Aerial feature coordinate data:
━━━━━━━━

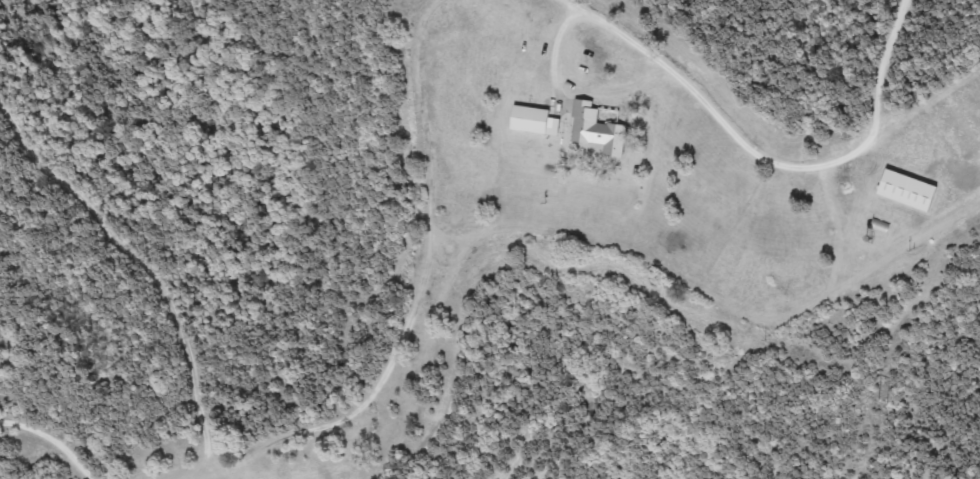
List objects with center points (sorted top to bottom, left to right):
building: (538, 122)
building: (601, 130)
building: (910, 191)
power tower: (880, 403)

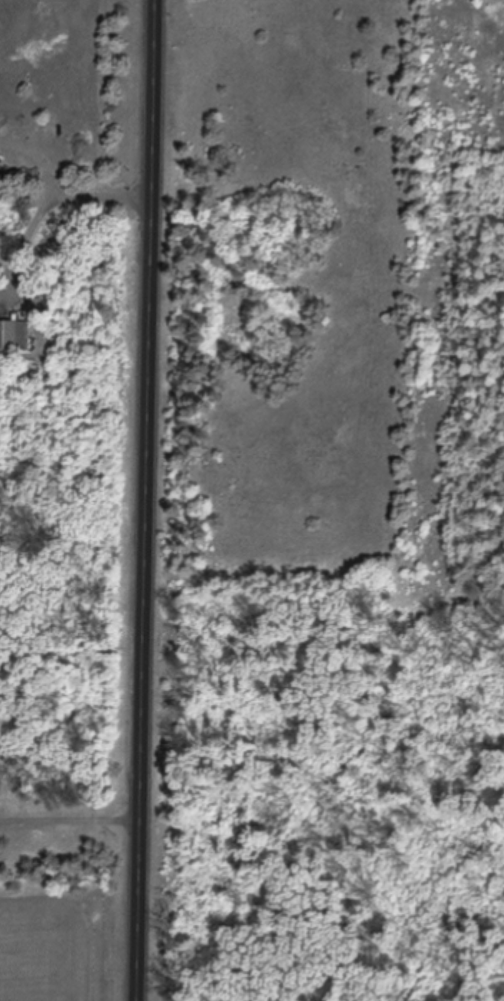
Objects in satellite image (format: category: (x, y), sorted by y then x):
building: (14, 337)
road: (145, 500)
park: (325, 504)

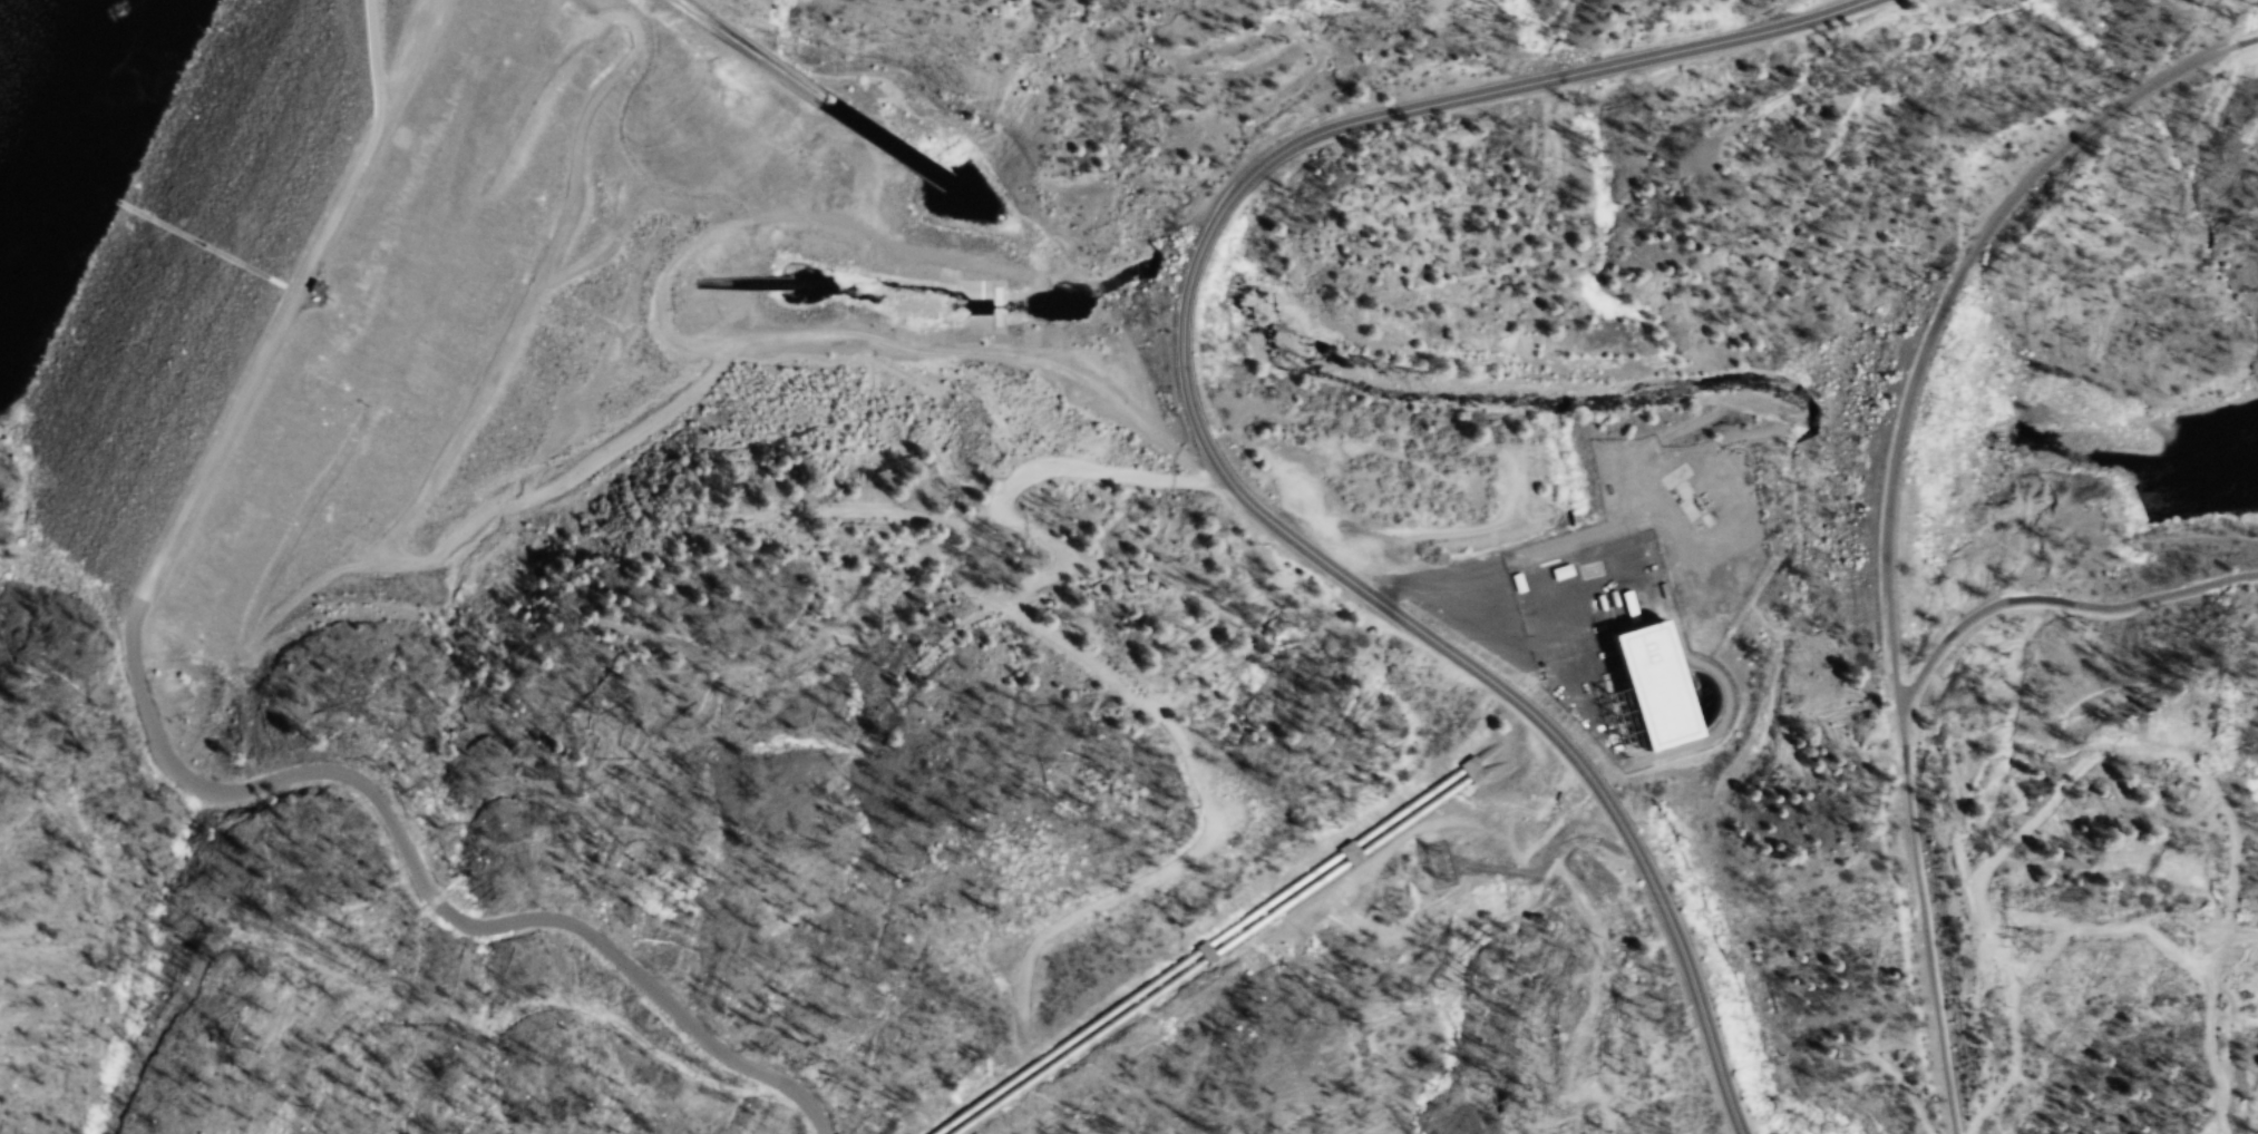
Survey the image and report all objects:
road: (378, 56)
road: (1273, 104)
road: (383, 115)
road: (1954, 295)
dam: (432, 333)
road: (1202, 434)
building: (1641, 569)
road: (2061, 602)
building: (1658, 688)
road: (171, 753)
road: (2236, 850)
power tower: (1443, 869)
road: (1929, 915)
road: (2241, 932)
power tower: (2016, 944)
road: (2214, 999)
road: (2206, 1100)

━━━━━━━━

Omitting the images, output each record precisely as written.

Response to this exercise
List objects with center points (sorted top to bottom, left to right):
building: (538, 122)
building: (601, 130)
building: (910, 191)
power tower: (880, 403)

Objects in satellite image (format: category: (x, y), sorted by y then x):
building: (14, 337)
road: (145, 500)
park: (325, 504)

Survey the image and report all objects:
road: (378, 56)
road: (1273, 104)
road: (383, 115)
road: (1954, 295)
dam: (432, 333)
road: (1202, 434)
building: (1641, 569)
road: (2061, 602)
building: (1658, 688)
road: (171, 753)
road: (2236, 850)
power tower: (1443, 869)
road: (1929, 915)
road: (2241, 932)
power tower: (2016, 944)
road: (2214, 999)
road: (2206, 1100)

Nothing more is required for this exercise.